> **Exercise**
Repeat exactly the lines below from the line that contains "yellow cheese: 2 -> 4" to the last line, inclusive, without the pictures.

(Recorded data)
■ ■ ■
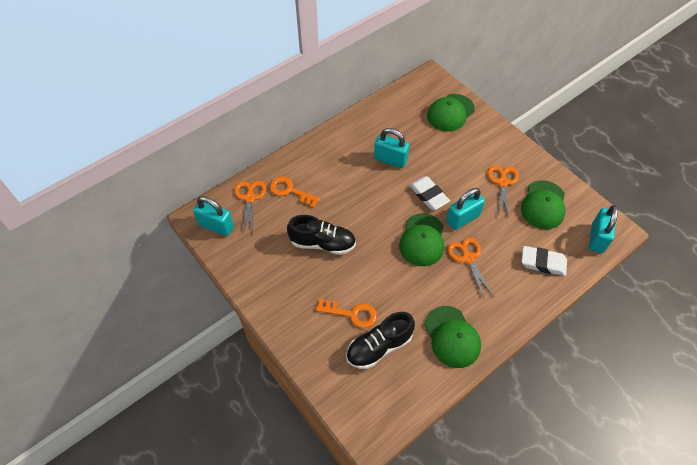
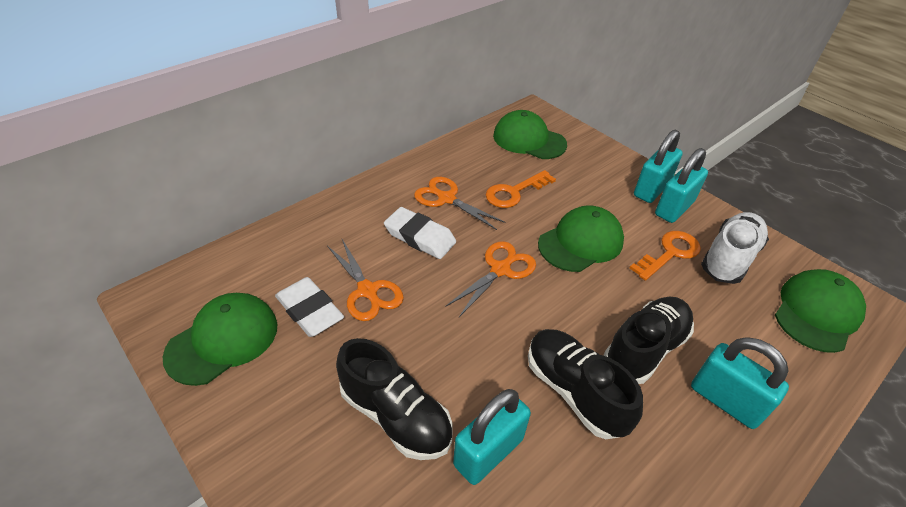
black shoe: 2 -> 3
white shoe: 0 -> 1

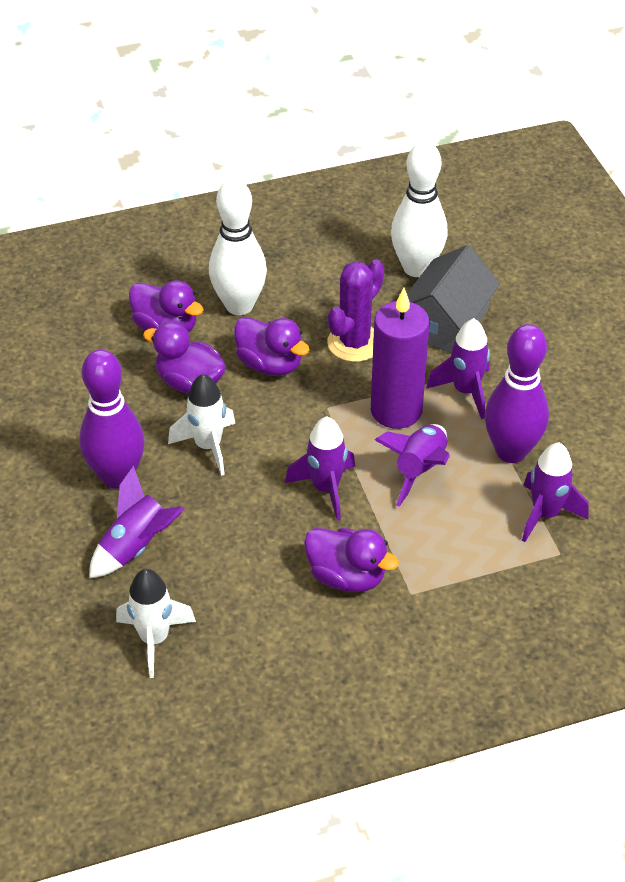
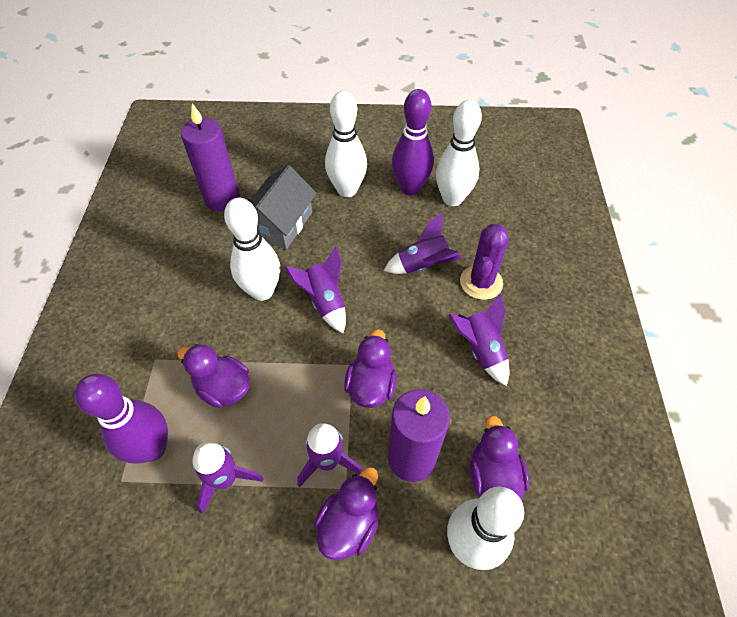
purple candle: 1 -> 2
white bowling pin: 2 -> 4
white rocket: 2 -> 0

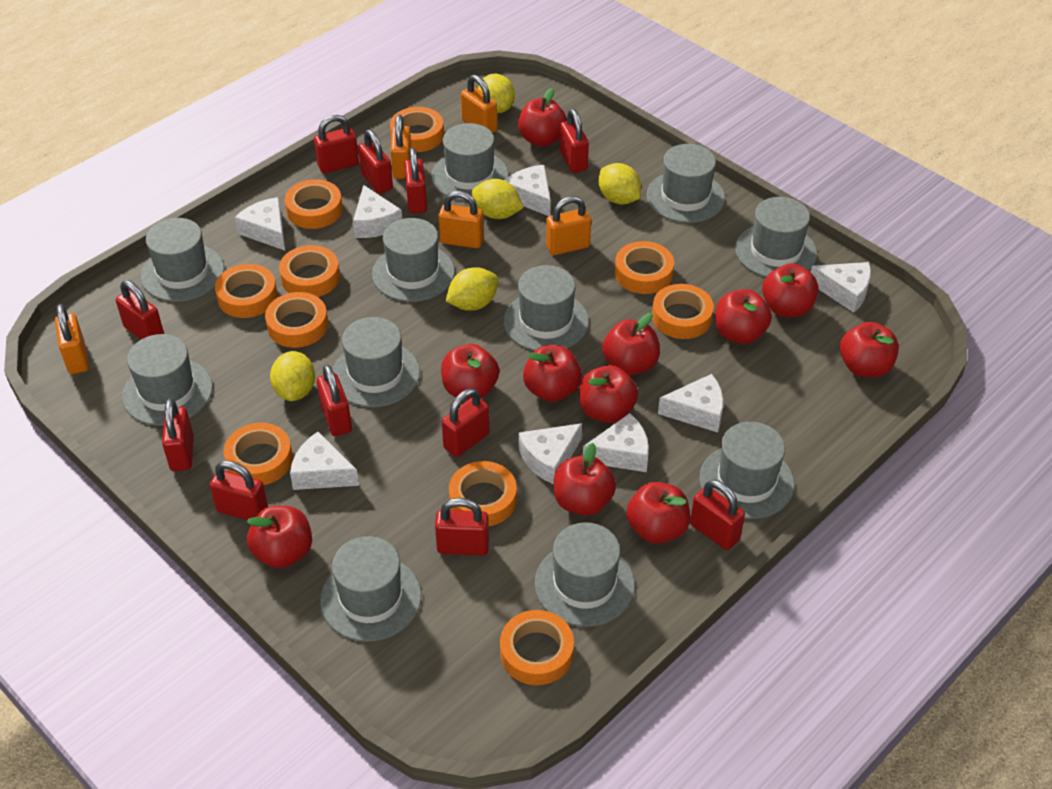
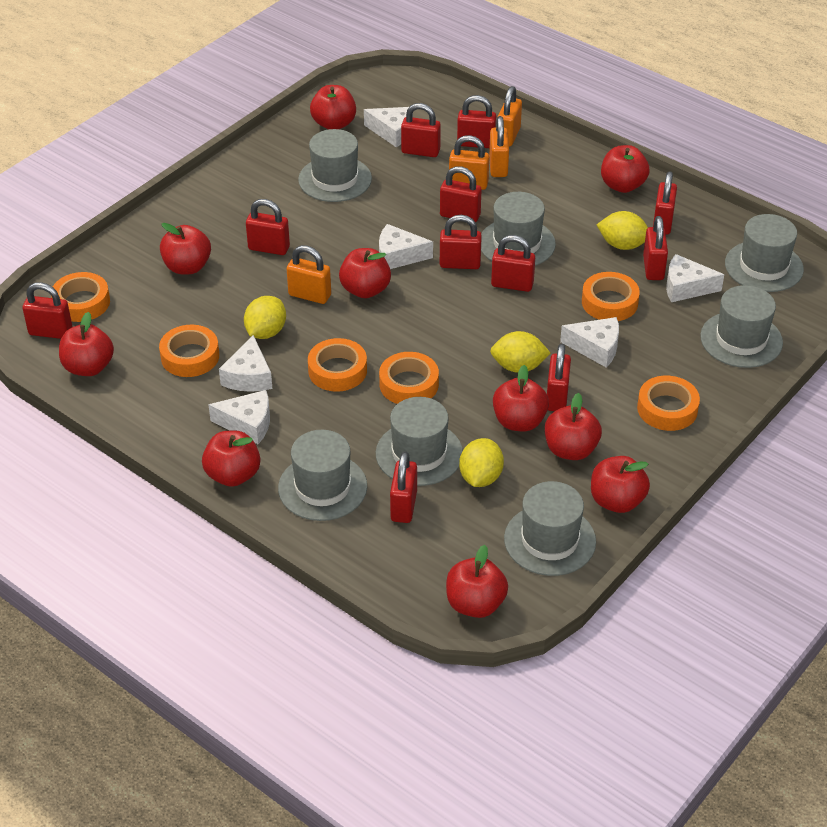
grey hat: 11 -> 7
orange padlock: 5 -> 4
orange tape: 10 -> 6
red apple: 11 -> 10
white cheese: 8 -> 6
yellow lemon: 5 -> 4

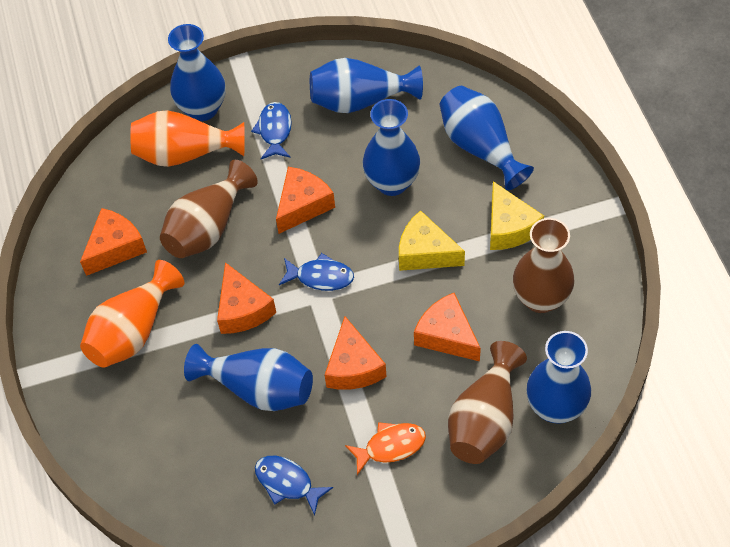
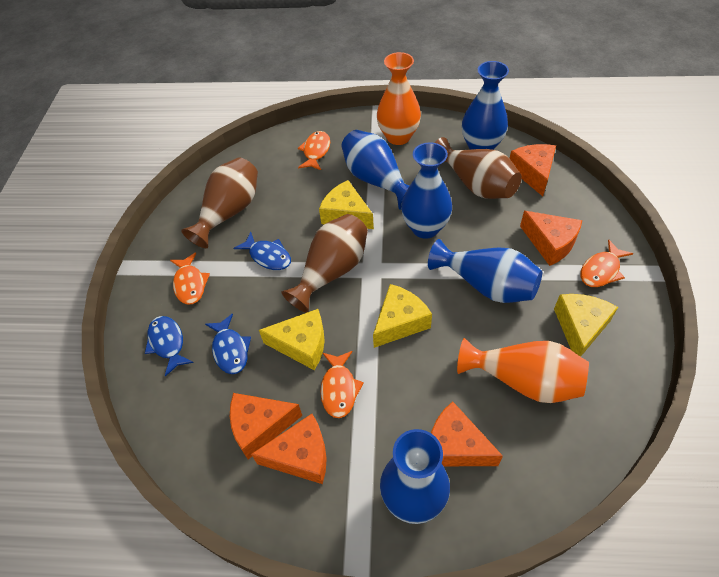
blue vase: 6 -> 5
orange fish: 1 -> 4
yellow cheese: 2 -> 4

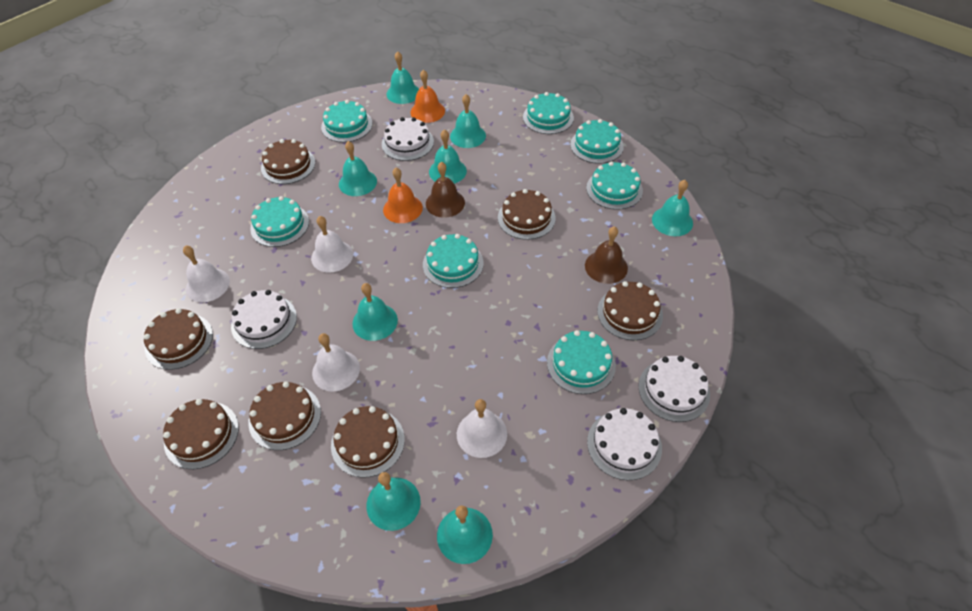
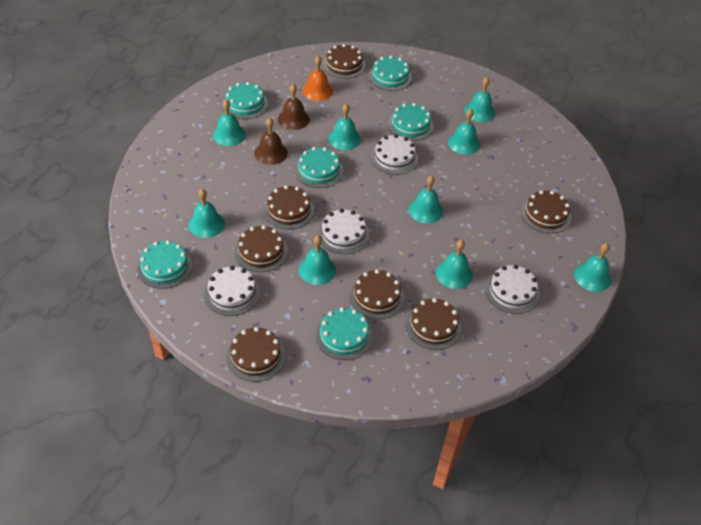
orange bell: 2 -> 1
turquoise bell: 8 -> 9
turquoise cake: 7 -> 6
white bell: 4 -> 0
■ ■ ■
> **Answer to this exercise**
yellow cheese: 2 -> 4

orange bell: 2 -> 1
turquoise bell: 8 -> 9
turquoise cake: 7 -> 6
white bell: 4 -> 0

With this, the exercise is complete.